- [Task to carry out]
Please filter the listing below and copy out the lines that hold "traffic".

- [Exercise data]
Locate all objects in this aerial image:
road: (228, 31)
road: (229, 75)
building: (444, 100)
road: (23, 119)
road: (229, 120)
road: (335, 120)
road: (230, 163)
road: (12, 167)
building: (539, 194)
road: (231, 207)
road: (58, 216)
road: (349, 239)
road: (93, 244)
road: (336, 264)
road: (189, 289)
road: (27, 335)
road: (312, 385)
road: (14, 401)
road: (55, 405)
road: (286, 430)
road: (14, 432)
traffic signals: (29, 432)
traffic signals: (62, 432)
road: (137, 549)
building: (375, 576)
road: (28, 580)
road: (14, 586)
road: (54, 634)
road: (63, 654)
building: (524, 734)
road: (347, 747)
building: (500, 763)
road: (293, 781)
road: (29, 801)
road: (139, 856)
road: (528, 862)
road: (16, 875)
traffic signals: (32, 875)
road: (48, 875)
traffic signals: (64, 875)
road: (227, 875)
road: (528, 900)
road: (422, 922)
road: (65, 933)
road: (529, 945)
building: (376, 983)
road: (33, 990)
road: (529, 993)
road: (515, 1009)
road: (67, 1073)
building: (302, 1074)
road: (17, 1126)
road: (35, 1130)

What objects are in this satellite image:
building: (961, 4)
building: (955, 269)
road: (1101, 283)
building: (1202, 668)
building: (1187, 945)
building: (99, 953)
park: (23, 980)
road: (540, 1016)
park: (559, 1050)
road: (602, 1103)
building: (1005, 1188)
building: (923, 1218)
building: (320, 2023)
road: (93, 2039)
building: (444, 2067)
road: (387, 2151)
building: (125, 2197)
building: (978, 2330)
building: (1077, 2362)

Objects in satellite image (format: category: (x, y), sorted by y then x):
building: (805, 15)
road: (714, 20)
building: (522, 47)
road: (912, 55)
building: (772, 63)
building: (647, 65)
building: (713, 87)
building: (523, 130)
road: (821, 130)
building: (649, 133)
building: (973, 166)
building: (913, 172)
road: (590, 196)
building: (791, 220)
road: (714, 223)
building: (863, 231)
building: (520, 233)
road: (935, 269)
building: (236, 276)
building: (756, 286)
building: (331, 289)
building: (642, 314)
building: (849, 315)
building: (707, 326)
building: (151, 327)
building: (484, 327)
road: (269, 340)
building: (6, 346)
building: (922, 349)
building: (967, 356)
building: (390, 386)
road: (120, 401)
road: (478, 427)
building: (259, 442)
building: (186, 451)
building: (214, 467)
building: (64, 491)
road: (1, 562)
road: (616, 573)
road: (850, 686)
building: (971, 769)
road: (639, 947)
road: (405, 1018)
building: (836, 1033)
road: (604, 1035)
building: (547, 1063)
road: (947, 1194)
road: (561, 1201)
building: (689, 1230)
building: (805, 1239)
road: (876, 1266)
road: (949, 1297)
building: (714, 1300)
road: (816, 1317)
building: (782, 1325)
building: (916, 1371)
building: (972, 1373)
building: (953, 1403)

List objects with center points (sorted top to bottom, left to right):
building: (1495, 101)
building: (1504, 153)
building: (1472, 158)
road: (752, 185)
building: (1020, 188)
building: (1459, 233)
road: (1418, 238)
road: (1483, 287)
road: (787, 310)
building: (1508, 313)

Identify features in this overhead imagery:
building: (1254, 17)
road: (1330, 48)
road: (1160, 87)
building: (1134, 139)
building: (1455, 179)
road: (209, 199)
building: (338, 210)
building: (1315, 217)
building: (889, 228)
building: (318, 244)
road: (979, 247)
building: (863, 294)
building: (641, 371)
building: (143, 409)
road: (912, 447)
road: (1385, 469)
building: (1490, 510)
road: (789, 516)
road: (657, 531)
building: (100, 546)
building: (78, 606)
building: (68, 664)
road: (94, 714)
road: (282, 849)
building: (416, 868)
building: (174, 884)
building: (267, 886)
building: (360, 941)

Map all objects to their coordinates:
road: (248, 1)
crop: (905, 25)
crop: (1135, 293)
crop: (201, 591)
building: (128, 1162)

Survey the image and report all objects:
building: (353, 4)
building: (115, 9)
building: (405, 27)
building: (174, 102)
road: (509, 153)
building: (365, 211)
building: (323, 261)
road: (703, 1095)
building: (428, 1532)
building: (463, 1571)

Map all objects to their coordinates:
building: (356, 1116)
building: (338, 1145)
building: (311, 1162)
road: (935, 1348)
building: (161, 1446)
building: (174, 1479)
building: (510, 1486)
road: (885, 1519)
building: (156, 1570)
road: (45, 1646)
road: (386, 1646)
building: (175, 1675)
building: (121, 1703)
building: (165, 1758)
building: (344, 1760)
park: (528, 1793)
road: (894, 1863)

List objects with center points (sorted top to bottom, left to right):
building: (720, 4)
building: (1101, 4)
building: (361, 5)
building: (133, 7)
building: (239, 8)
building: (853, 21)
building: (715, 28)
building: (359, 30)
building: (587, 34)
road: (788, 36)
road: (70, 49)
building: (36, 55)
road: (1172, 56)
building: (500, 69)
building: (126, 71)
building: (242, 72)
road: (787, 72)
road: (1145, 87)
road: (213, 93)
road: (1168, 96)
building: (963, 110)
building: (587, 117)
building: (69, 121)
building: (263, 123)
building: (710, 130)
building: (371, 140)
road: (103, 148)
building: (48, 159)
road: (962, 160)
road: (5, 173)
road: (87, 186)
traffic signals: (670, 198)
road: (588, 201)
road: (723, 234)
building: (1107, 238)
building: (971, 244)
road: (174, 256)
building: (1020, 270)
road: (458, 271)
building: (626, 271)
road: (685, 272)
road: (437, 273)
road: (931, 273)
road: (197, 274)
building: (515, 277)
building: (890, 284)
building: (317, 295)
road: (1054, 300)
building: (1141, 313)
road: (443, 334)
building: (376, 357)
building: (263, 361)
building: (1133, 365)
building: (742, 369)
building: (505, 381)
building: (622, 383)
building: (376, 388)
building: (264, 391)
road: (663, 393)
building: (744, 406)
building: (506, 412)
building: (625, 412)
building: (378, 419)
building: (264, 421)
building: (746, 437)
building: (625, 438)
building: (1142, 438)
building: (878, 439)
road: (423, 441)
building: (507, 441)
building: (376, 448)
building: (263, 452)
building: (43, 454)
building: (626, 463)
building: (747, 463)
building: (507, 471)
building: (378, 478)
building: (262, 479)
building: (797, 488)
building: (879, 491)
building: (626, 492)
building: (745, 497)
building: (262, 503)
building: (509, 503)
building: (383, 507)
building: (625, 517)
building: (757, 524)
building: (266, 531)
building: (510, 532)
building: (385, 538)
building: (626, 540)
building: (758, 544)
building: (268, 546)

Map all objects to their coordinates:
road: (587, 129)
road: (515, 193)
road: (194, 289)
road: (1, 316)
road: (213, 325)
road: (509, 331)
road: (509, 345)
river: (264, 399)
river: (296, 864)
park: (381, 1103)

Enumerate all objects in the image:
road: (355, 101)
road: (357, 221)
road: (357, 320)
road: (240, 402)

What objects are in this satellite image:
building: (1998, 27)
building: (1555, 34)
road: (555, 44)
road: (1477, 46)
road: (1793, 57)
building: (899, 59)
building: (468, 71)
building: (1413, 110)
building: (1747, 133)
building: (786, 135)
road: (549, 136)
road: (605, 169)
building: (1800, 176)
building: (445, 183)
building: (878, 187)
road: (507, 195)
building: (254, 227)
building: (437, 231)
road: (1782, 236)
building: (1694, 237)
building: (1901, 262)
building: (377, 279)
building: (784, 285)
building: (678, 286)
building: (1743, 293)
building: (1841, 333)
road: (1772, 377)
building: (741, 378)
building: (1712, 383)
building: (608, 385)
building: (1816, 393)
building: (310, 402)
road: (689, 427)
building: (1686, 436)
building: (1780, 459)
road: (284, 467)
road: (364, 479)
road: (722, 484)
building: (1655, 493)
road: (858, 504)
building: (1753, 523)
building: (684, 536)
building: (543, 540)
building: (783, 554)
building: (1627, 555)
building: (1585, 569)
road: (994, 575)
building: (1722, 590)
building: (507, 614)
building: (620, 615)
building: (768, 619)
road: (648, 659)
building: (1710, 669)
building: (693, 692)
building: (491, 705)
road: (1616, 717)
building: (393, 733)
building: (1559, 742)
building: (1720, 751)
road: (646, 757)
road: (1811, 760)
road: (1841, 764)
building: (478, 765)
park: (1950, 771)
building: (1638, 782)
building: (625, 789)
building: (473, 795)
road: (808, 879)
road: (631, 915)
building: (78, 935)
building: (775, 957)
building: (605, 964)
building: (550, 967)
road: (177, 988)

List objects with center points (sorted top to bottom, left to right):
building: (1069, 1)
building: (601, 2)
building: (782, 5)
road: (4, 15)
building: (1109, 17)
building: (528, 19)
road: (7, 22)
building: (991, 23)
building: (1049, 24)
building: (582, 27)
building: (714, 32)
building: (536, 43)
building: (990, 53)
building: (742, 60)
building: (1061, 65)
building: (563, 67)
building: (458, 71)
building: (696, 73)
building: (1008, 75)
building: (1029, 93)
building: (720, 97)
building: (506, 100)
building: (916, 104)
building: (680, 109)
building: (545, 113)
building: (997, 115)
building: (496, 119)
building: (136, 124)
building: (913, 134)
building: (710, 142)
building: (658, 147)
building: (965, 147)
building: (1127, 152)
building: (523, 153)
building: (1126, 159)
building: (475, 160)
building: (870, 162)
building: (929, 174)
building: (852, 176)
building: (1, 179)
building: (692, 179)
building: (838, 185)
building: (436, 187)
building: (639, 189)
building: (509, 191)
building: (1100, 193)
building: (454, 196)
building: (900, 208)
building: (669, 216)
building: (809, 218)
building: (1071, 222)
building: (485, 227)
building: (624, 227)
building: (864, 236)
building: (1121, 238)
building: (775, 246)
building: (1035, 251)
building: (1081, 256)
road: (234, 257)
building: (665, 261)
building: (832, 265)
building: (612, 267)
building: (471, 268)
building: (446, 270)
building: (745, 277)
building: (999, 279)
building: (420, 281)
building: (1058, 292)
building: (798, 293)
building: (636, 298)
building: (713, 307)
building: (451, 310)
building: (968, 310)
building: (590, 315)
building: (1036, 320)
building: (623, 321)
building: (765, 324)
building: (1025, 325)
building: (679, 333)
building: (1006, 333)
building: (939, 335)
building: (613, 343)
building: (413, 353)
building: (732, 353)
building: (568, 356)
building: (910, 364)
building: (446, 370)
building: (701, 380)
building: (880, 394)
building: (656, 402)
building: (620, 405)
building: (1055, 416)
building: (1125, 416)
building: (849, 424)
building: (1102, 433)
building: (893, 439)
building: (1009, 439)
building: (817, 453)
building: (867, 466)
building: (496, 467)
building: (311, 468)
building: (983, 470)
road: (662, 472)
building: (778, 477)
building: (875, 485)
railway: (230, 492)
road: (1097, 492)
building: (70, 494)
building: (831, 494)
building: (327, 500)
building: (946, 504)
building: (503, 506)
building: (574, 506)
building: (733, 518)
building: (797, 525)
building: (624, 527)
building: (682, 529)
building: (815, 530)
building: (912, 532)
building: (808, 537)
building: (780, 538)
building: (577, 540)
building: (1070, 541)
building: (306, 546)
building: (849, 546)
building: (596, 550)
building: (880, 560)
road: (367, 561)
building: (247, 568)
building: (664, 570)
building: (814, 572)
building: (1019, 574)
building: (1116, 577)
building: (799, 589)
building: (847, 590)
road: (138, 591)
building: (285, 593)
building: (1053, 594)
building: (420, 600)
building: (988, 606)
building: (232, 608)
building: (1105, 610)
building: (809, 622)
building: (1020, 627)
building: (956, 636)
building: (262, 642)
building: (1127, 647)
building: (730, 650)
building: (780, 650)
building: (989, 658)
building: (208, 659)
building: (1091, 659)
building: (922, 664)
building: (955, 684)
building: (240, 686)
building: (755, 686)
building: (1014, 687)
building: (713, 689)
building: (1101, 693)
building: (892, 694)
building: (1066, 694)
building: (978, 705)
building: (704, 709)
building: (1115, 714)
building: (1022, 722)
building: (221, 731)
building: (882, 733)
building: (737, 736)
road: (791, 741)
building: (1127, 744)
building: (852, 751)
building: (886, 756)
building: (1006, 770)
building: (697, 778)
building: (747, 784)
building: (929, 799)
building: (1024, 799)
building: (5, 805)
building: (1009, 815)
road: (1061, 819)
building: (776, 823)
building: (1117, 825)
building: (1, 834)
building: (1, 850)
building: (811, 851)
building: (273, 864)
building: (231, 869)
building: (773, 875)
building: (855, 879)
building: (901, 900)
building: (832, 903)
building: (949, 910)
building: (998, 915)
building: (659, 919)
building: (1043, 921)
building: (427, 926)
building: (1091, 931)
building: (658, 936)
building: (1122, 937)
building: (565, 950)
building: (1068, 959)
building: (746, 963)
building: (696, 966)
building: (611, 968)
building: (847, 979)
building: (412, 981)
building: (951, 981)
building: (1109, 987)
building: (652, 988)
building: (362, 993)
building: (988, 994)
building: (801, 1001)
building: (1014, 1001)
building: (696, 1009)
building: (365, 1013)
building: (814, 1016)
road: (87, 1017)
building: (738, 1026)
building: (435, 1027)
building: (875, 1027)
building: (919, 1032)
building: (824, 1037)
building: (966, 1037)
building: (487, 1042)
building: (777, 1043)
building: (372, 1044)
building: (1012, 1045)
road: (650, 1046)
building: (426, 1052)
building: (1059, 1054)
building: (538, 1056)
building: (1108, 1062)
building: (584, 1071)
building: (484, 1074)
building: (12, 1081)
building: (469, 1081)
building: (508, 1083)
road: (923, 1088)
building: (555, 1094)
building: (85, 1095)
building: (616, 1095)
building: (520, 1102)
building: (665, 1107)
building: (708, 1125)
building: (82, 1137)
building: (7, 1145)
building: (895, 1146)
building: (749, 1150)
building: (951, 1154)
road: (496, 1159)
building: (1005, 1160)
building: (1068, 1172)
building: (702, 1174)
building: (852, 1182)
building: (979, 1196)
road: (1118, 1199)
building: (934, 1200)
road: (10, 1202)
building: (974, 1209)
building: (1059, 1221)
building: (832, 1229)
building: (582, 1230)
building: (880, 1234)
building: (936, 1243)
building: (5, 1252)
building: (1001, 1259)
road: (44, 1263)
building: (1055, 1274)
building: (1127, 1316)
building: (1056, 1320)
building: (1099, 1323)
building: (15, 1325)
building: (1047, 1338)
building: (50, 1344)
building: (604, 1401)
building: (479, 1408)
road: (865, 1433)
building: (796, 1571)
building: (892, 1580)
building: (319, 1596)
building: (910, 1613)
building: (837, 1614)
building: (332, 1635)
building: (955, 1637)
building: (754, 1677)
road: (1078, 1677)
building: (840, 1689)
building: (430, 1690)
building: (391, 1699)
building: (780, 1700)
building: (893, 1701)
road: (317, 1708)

- [Answer for this exercise]
traffic signals: (29, 432)
traffic signals: (62, 432)
traffic signals: (32, 875)
traffic signals: (64, 875)
traffic signals: (670, 198)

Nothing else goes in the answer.